▶ Activity
Copy nothing but the lines from the line with "R105: none -> 470 (GND, VA)" to the end of the records, retyped exactly. Pictures stay out.

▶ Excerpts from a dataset
BEGIN
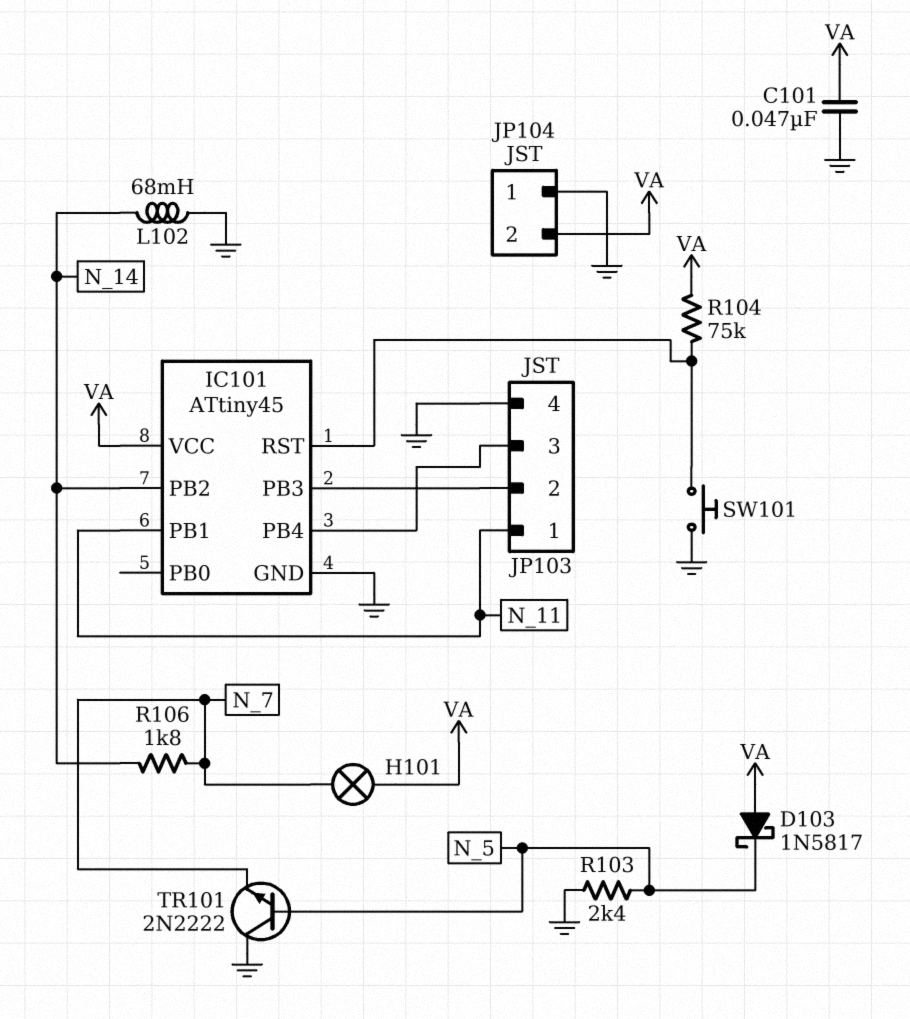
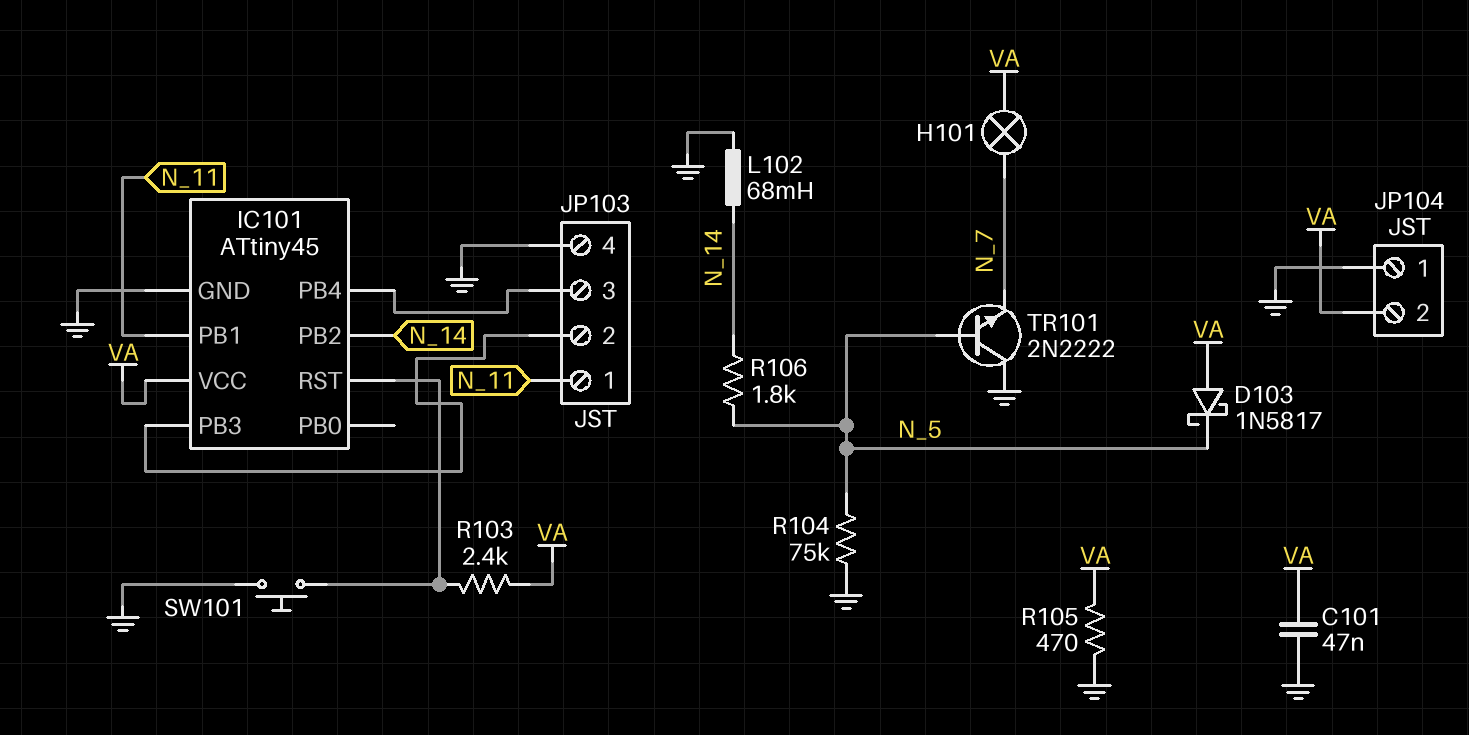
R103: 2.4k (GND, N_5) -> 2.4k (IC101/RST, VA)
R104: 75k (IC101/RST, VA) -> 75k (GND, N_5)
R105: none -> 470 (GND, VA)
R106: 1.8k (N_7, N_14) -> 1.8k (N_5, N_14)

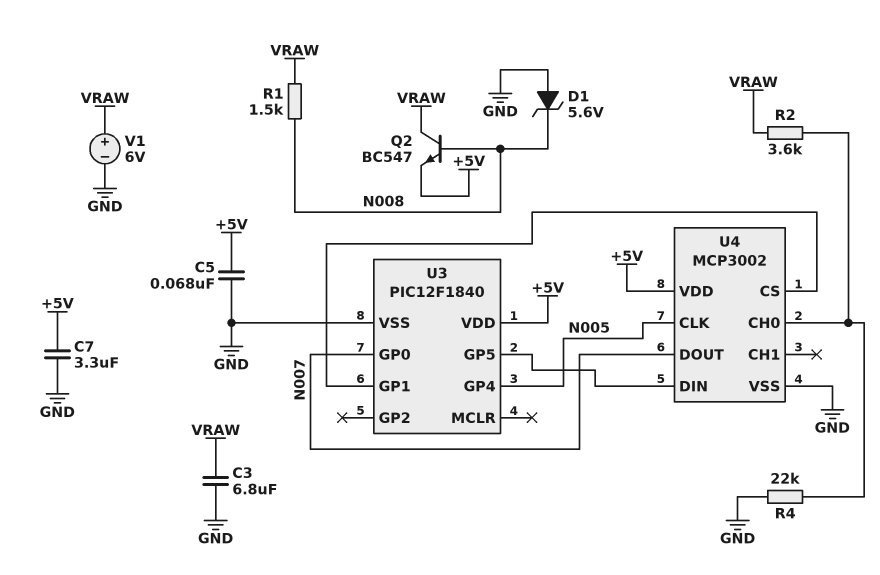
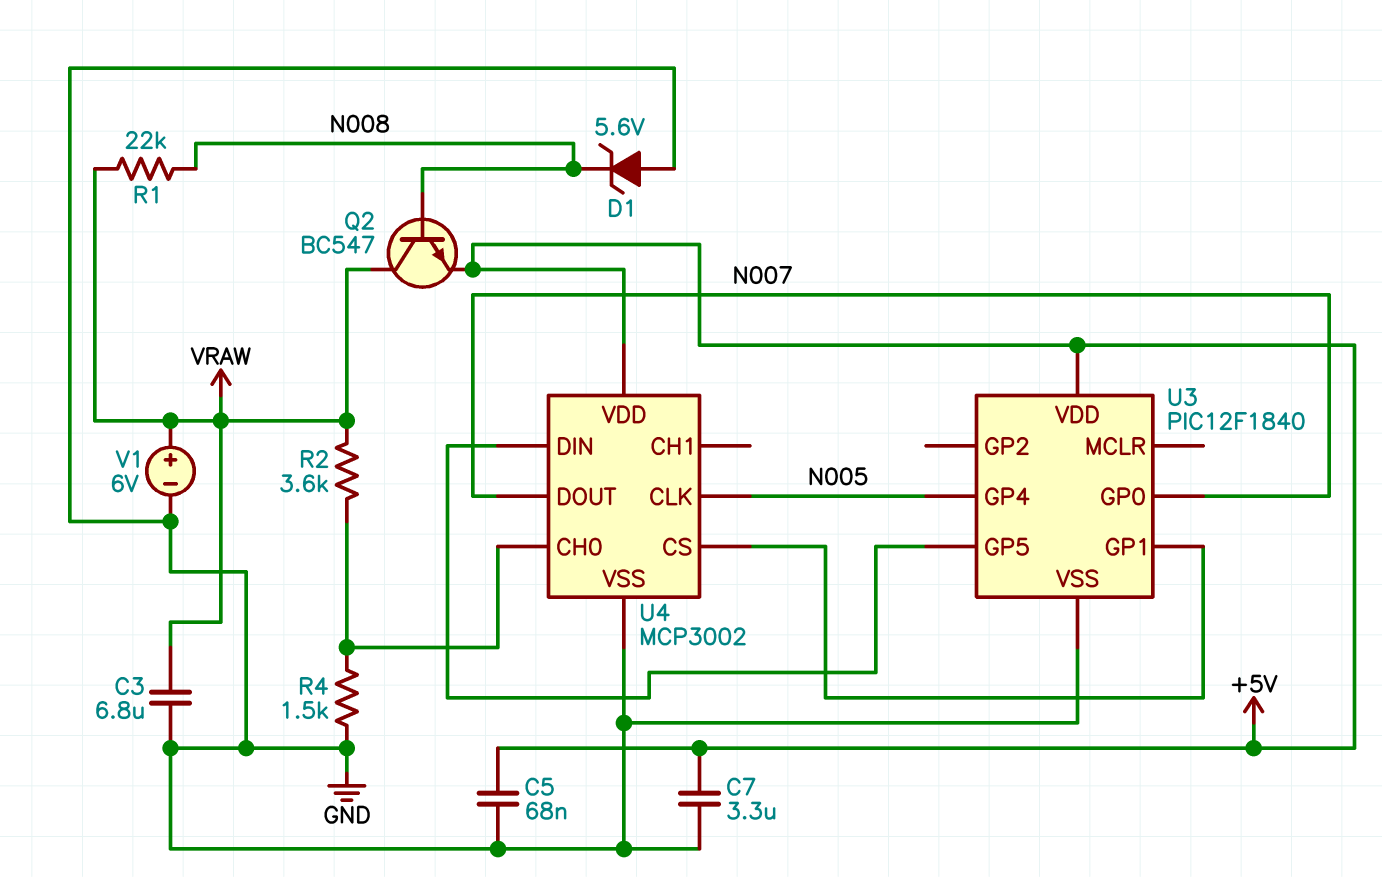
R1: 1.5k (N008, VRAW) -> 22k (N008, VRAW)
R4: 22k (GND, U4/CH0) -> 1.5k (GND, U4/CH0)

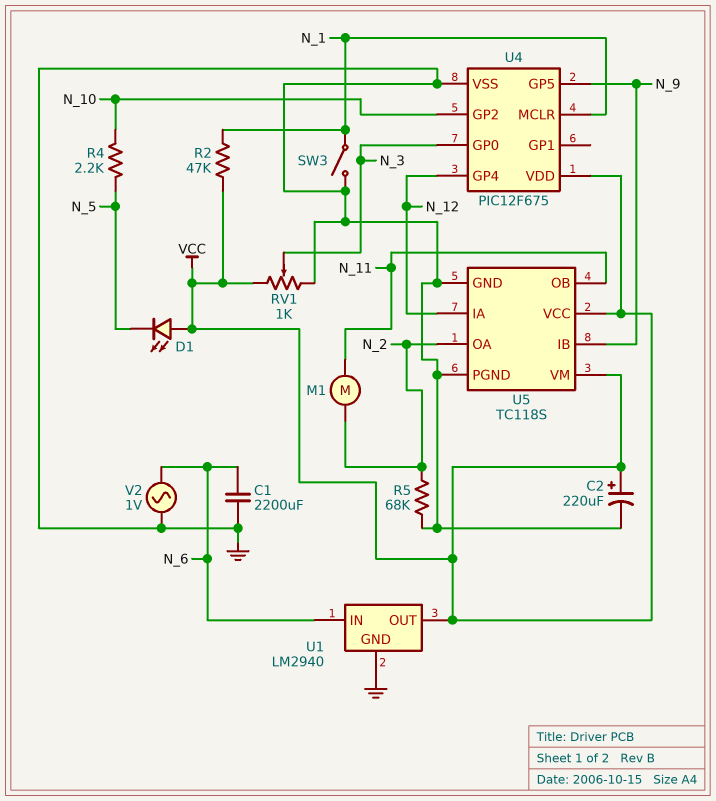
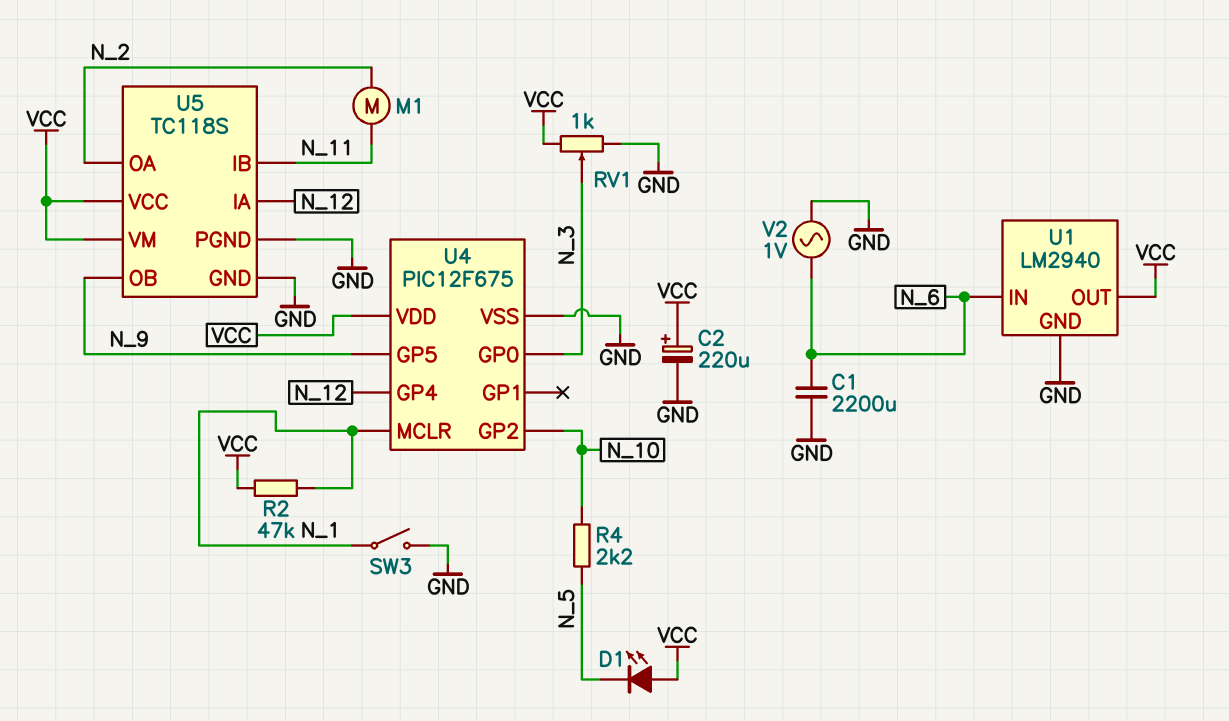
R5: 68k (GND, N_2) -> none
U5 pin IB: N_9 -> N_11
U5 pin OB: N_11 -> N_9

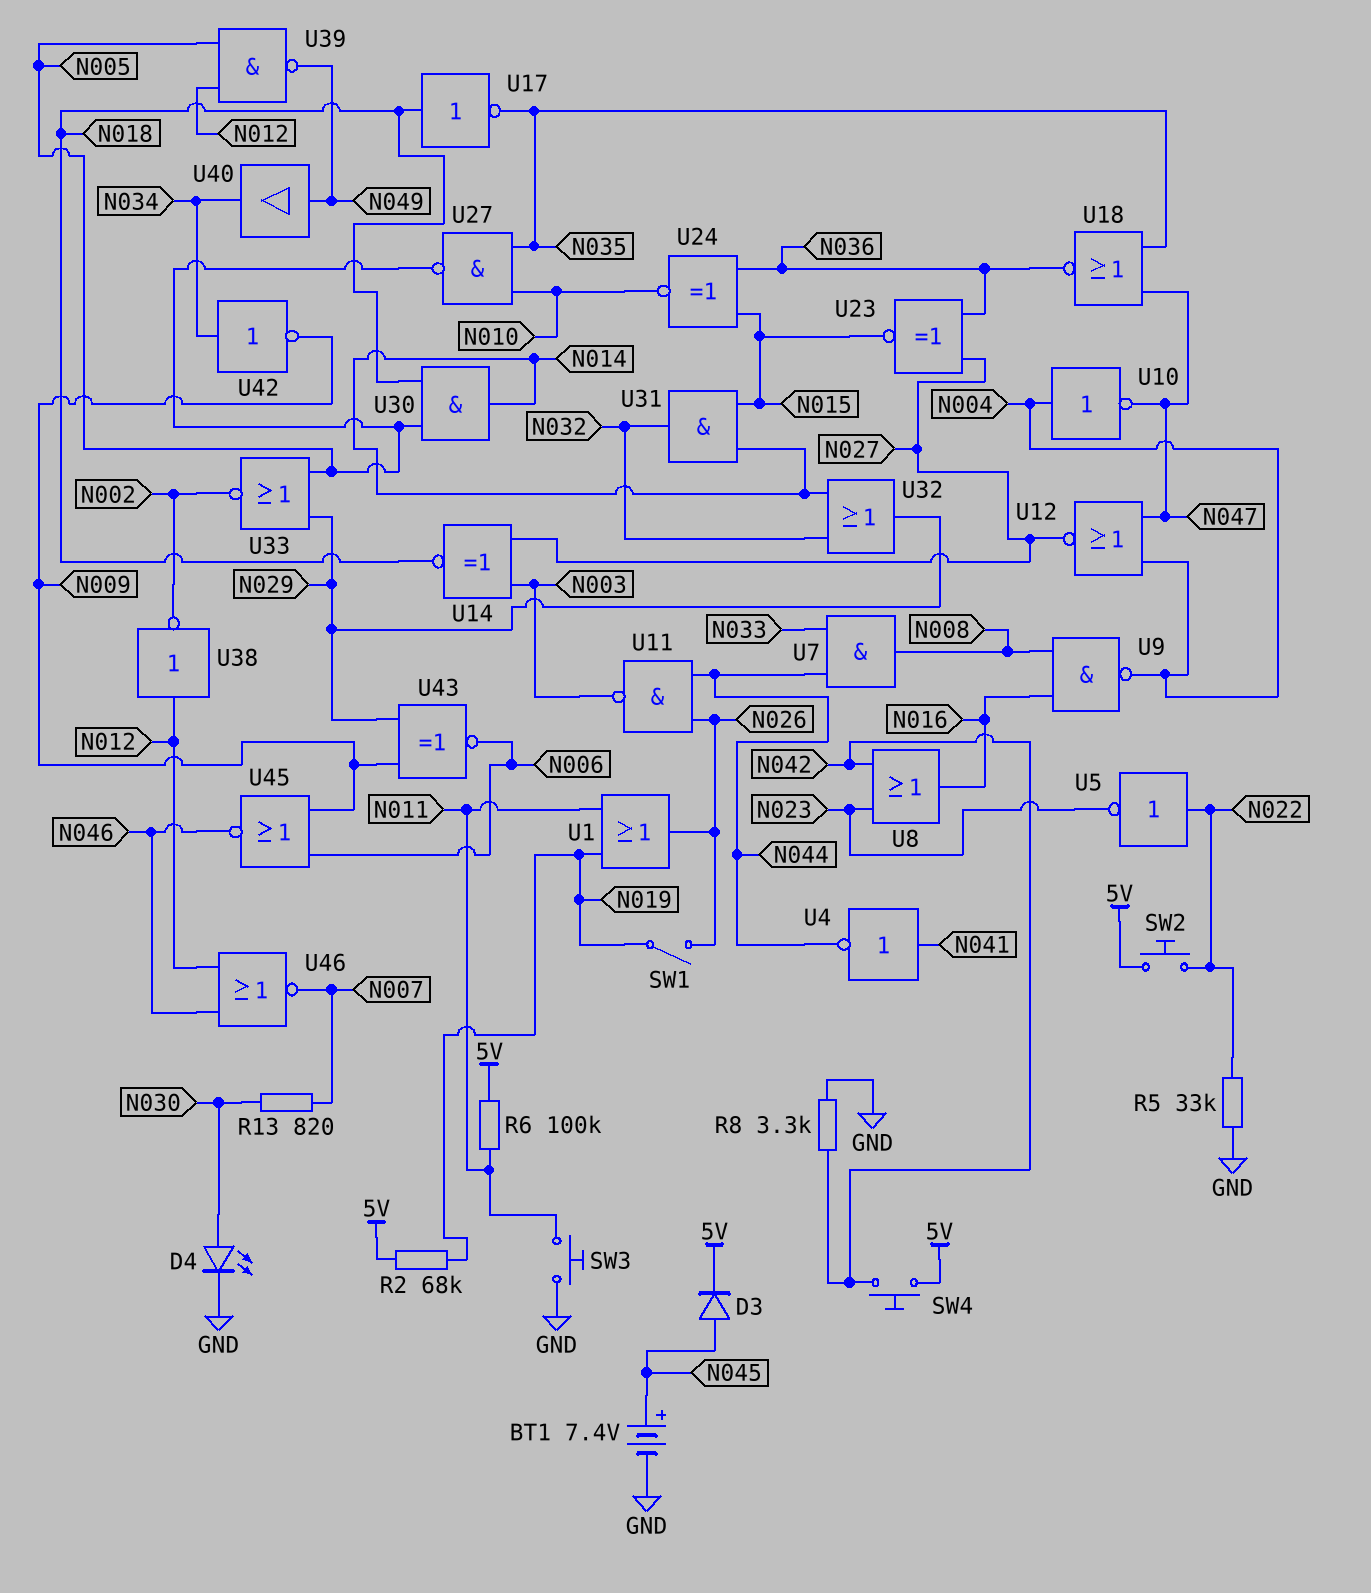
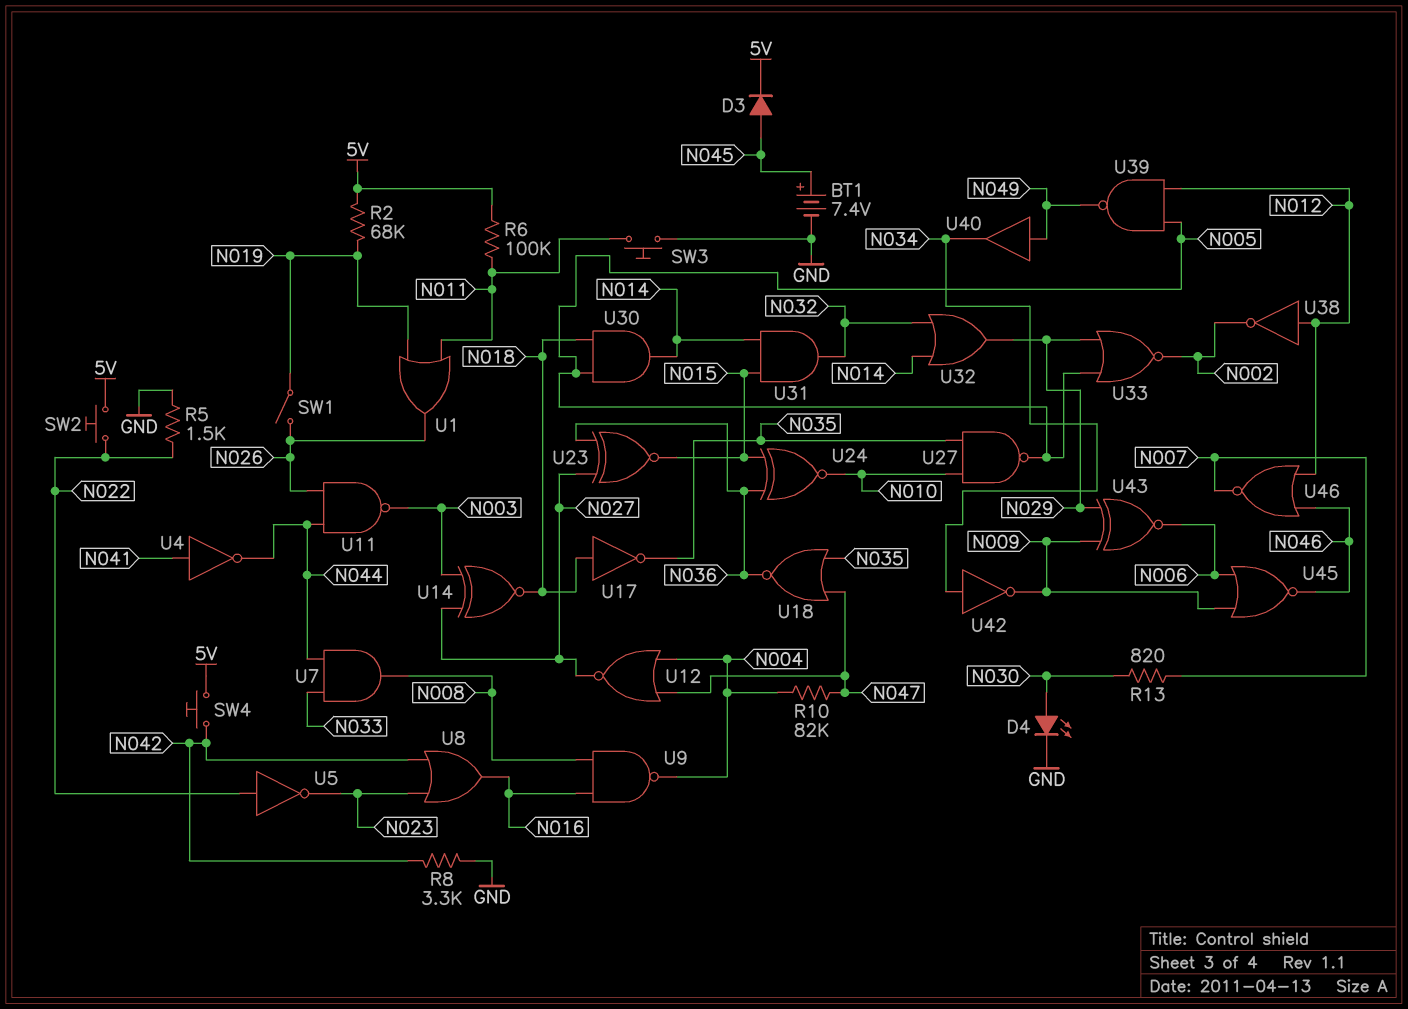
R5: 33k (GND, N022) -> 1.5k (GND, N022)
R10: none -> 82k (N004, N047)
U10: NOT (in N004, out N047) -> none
END
▶ Finished exercise
R105: none -> 470 (GND, VA)
R106: 1.8k (N_7, N_14) -> 1.8k (N_5, N_14)

R1: 1.5k (N008, VRAW) -> 22k (N008, VRAW)
R4: 22k (GND, U4/CH0) -> 1.5k (GND, U4/CH0)

R5: 68k (GND, N_2) -> none
U5 pin IB: N_9 -> N_11
U5 pin OB: N_11 -> N_9

R5: 33k (GND, N022) -> 1.5k (GND, N022)
R10: none -> 82k (N004, N047)
U10: NOT (in N004, out N047) -> none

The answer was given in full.